## DATA EXCERPTS
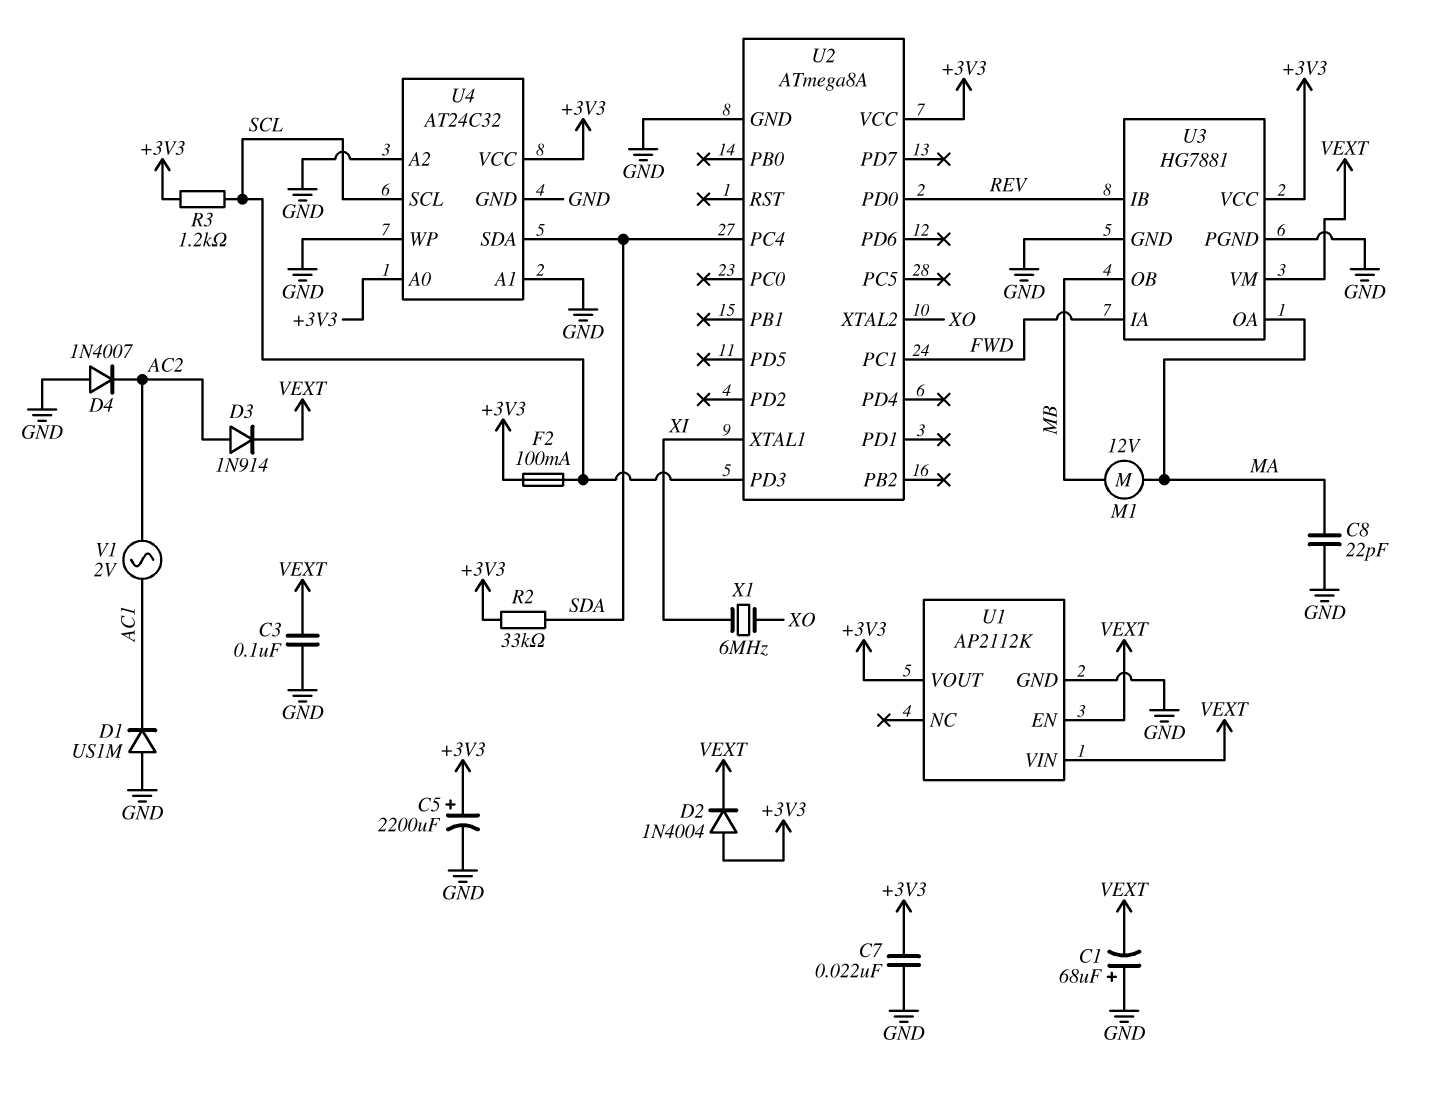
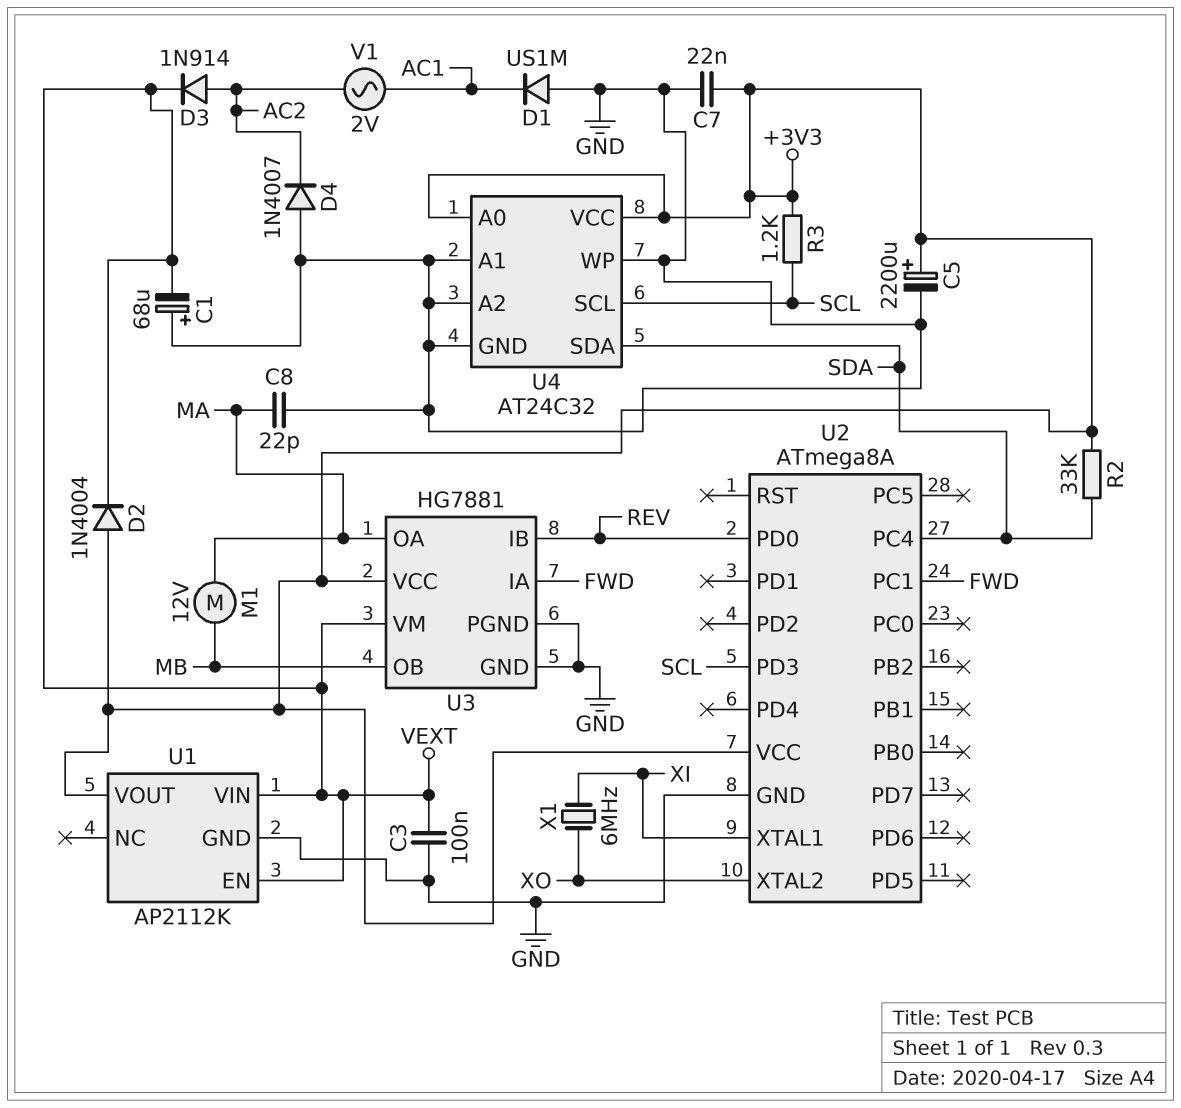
F2: 100mA (+3V3, SCL) -> none

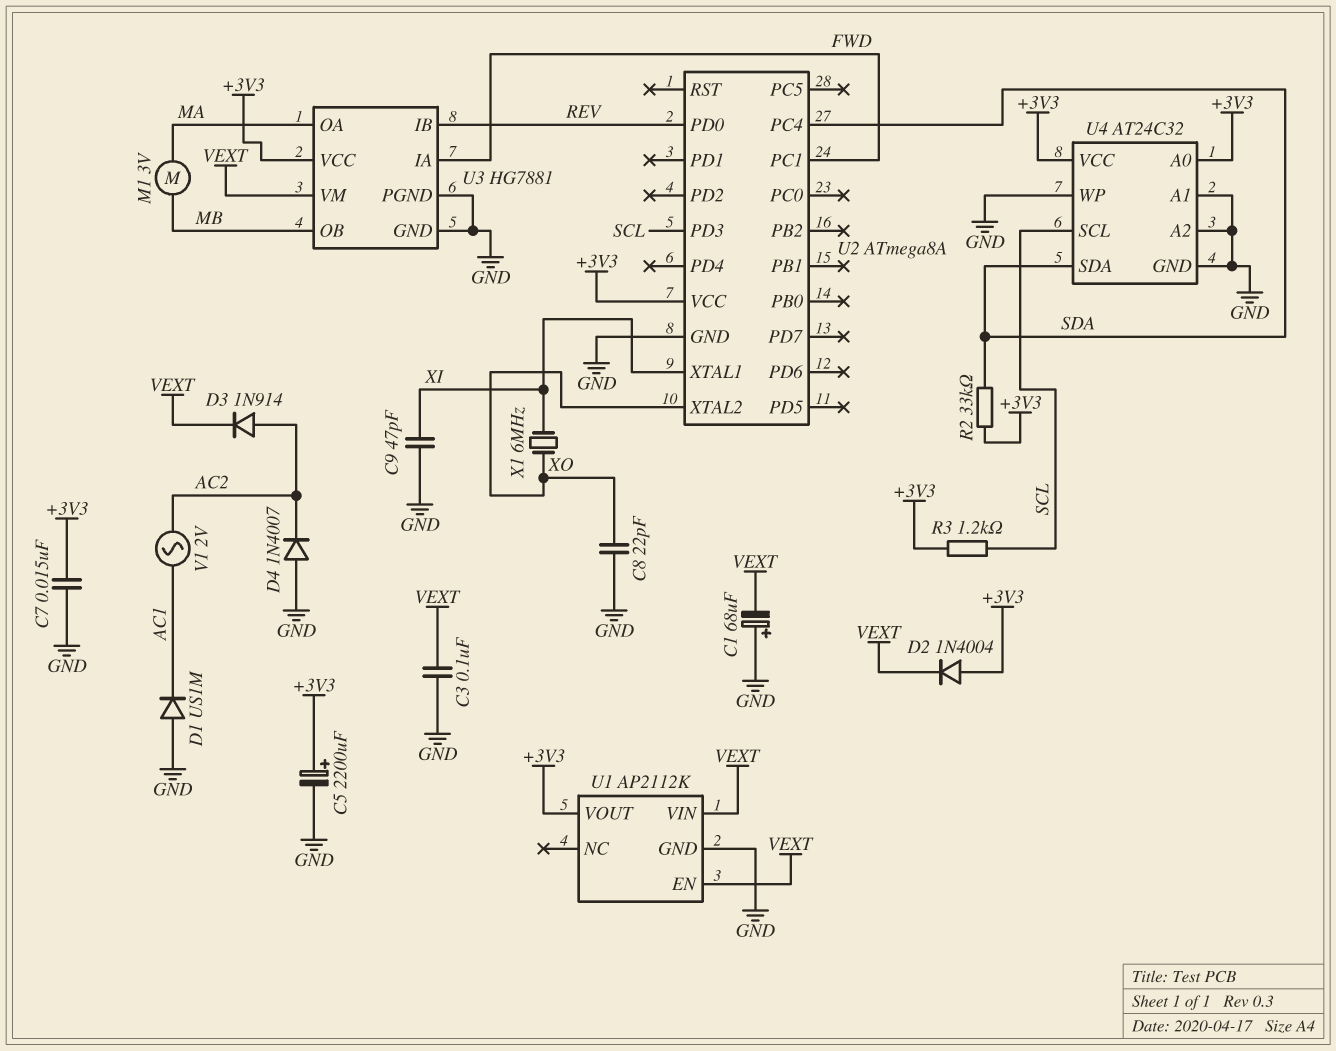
C7: 22nF (+3V3, GND) -> 15nF (+3V3, GND)
C8: 22pF (GND, MA) -> 22pF (GND, XO)
C9: none -> 47pF (GND, XI)
M1: motor 12V (MA, MB) -> motor 3V (MA, MB)

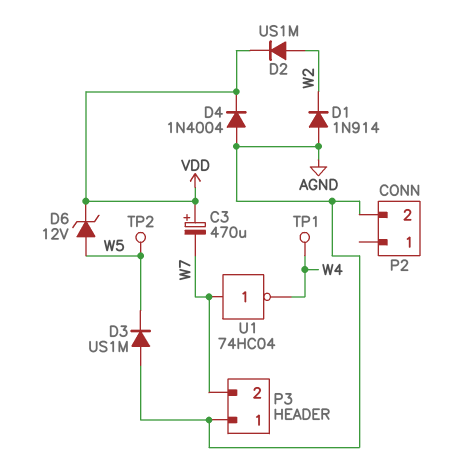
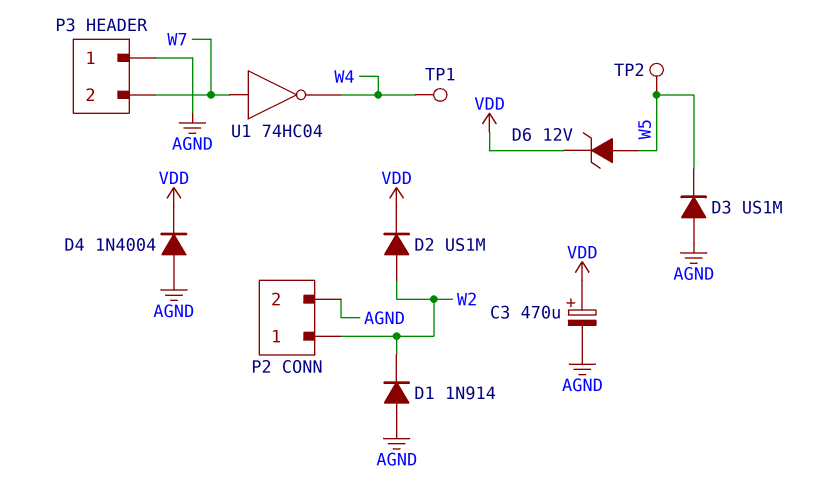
C3: 470uF (plus VDD, minus W7) -> 470uF (plus VDD, minus AGND)
P2 pin 1: none -> W2

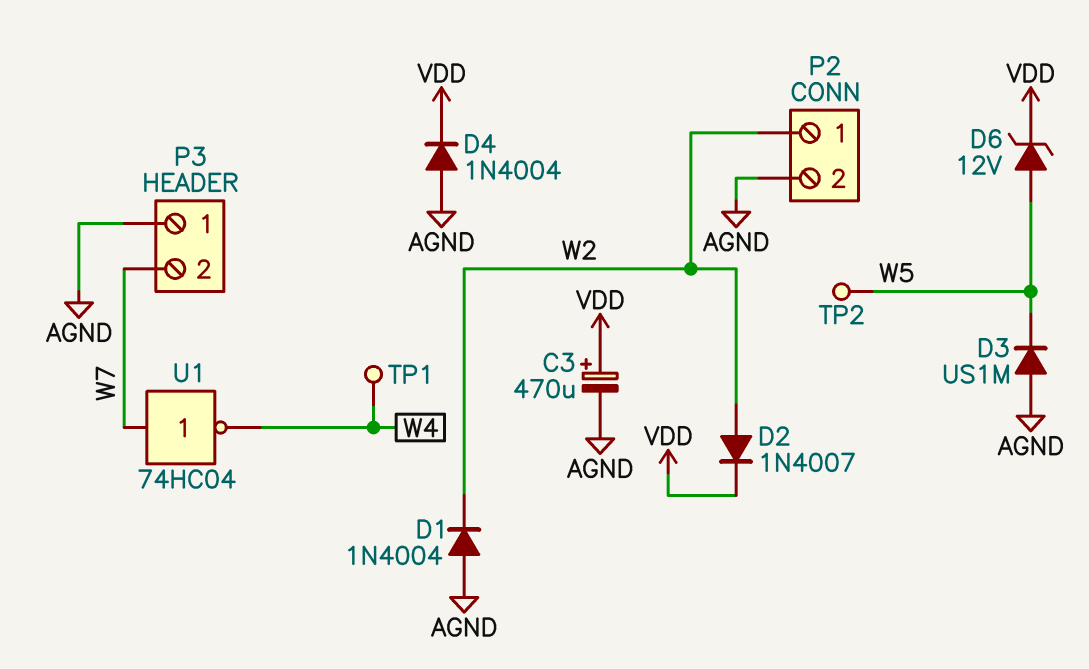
D1: diode 1N914 (A AGND, K W2) -> diode 1N4004 (A AGND, K W2)
D2: diode US1M (A W2, K VDD) -> diode 1N4007 (A W2, K VDD)

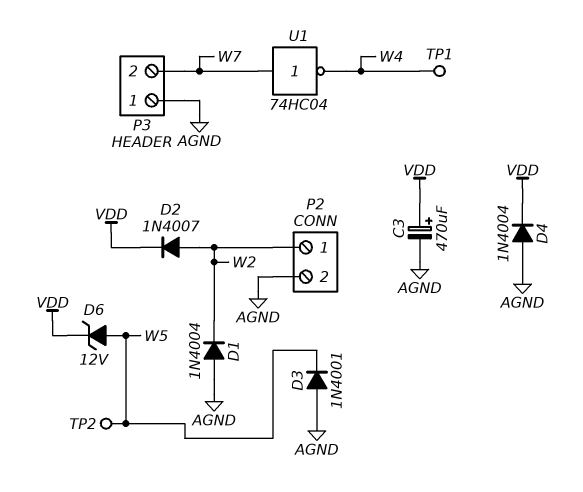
D3: diode US1M (A AGND, K W5) -> diode 1N4001 (A AGND, K W5)

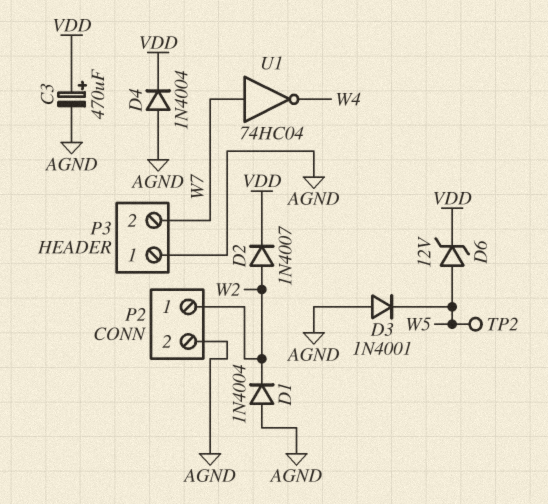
TP1: test point (W4) -> none

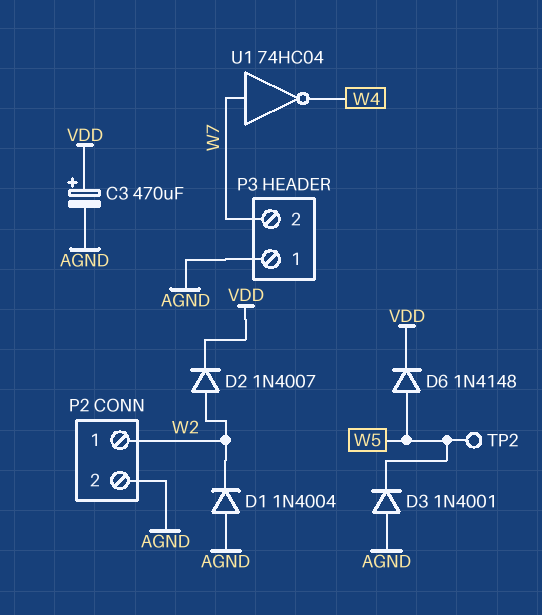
D4: diode 1N4004 (A AGND, K VDD) -> none
D6: zener 12V (A W5, K VDD) -> diode 1N4148 (A W5, K VDD)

## DESCRIPTION OF THE TASK
Would you please write out the entries in full, exactly as they read, but without pictures?

## RESPONSE AREA
F2: 100mA (+3V3, SCL) -> none

C7: 22nF (+3V3, GND) -> 15nF (+3V3, GND)
C8: 22pF (GND, MA) -> 22pF (GND, XO)
C9: none -> 47pF (GND, XI)
M1: motor 12V (MA, MB) -> motor 3V (MA, MB)

C3: 470uF (plus VDD, minus W7) -> 470uF (plus VDD, minus AGND)
P2 pin 1: none -> W2

D1: diode 1N914 (A AGND, K W2) -> diode 1N4004 (A AGND, K W2)
D2: diode US1M (A W2, K VDD) -> diode 1N4007 (A W2, K VDD)

D3: diode US1M (A AGND, K W5) -> diode 1N4001 (A AGND, K W5)

TP1: test point (W4) -> none

D4: diode 1N4004 (A AGND, K VDD) -> none
D6: zener 12V (A W5, K VDD) -> diode 1N4148 (A W5, K VDD)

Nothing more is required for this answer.